I need the records below retyped exactly.

Data for processing ▸
>>>
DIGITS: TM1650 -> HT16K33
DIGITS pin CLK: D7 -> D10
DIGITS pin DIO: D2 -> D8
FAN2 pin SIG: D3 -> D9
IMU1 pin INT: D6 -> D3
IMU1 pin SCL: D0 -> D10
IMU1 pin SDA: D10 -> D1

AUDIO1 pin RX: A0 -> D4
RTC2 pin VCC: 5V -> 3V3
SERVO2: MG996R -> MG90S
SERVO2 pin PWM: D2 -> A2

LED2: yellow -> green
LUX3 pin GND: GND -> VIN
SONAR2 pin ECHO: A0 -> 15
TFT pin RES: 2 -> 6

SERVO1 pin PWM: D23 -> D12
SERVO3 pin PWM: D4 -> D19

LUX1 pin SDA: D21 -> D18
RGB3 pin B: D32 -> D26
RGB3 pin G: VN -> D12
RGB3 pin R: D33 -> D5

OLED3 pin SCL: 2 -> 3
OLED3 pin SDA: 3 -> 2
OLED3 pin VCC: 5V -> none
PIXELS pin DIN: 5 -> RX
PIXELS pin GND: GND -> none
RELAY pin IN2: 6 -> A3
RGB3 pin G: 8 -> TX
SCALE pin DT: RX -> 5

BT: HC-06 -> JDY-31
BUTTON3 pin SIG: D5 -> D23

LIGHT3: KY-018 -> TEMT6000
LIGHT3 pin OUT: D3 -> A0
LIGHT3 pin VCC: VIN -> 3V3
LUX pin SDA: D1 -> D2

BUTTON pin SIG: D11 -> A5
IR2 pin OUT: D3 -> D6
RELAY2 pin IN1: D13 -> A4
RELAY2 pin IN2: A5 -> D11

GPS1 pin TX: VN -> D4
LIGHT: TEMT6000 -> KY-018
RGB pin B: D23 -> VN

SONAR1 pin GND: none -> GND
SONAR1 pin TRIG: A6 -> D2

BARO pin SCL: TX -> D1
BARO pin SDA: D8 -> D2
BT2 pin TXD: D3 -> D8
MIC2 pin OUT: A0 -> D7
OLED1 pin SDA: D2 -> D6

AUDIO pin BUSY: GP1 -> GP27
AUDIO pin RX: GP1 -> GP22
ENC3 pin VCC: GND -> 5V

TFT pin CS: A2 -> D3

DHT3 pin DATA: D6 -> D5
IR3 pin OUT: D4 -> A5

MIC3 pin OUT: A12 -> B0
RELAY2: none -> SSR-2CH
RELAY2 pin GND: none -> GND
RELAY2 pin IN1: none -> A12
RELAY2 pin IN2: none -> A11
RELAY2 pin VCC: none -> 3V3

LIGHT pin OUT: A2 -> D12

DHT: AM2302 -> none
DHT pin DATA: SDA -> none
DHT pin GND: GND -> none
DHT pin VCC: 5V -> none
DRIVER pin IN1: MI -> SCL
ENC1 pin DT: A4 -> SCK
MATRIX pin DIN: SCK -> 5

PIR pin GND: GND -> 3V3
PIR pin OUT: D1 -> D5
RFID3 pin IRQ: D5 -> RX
<<<
Completed exercise ▸
DIGITS: TM1650 -> HT16K33
DIGITS pin CLK: D7 -> D10
DIGITS pin DIO: D2 -> D8
FAN2 pin SIG: D3 -> D9
IMU1 pin INT: D6 -> D3
IMU1 pin SCL: D0 -> D10
IMU1 pin SDA: D10 -> D1

AUDIO1 pin RX: A0 -> D4
RTC2 pin VCC: 5V -> 3V3
SERVO2: MG996R -> MG90S
SERVO2 pin PWM: D2 -> A2

LED2: yellow -> green
LUX3 pin GND: GND -> VIN
SONAR2 pin ECHO: A0 -> 15
TFT pin RES: 2 -> 6

SERVO1 pin PWM: D23 -> D12
SERVO3 pin PWM: D4 -> D19

LUX1 pin SDA: D21 -> D18
RGB3 pin B: D32 -> D26
RGB3 pin G: VN -> D12
RGB3 pin R: D33 -> D5

OLED3 pin SCL: 2 -> 3
OLED3 pin SDA: 3 -> 2
OLED3 pin VCC: 5V -> none
PIXELS pin DIN: 5 -> RX
PIXELS pin GND: GND -> none
RELAY pin IN2: 6 -> A3
RGB3 pin G: 8 -> TX
SCALE pin DT: RX -> 5

BT: HC-06 -> JDY-31
BUTTON3 pin SIG: D5 -> D23

LIGHT3: KY-018 -> TEMT6000
LIGHT3 pin OUT: D3 -> A0
LIGHT3 pin VCC: VIN -> 3V3
LUX pin SDA: D1 -> D2

BUTTON pin SIG: D11 -> A5
IR2 pin OUT: D3 -> D6
RELAY2 pin IN1: D13 -> A4
RELAY2 pin IN2: A5 -> D11

GPS1 pin TX: VN -> D4
LIGHT: TEMT6000 -> KY-018
RGB pin B: D23 -> VN

SONAR1 pin GND: none -> GND
SONAR1 pin TRIG: A6 -> D2

BARO pin SCL: TX -> D1
BARO pin SDA: D8 -> D2
BT2 pin TXD: D3 -> D8
MIC2 pin OUT: A0 -> D7
OLED1 pin SDA: D2 -> D6

AUDIO pin BUSY: GP1 -> GP27
AUDIO pin RX: GP1 -> GP22
ENC3 pin VCC: GND -> 5V

TFT pin CS: A2 -> D3

DHT3 pin DATA: D6 -> D5
IR3 pin OUT: D4 -> A5

MIC3 pin OUT: A12 -> B0
RELAY2: none -> SSR-2CH
RELAY2 pin GND: none -> GND
RELAY2 pin IN1: none -> A12
RELAY2 pin IN2: none -> A11
RELAY2 pin VCC: none -> 3V3

LIGHT pin OUT: A2 -> D12

DHT: AM2302 -> none
DHT pin DATA: SDA -> none
DHT pin GND: GND -> none
DHT pin VCC: 5V -> none
DRIVER pin IN1: MI -> SCL
ENC1 pin DT: A4 -> SCK
MATRIX pin DIN: SCK -> 5

PIR pin GND: GND -> 3V3
PIR pin OUT: D1 -> D5
RFID3 pin IRQ: D5 -> RX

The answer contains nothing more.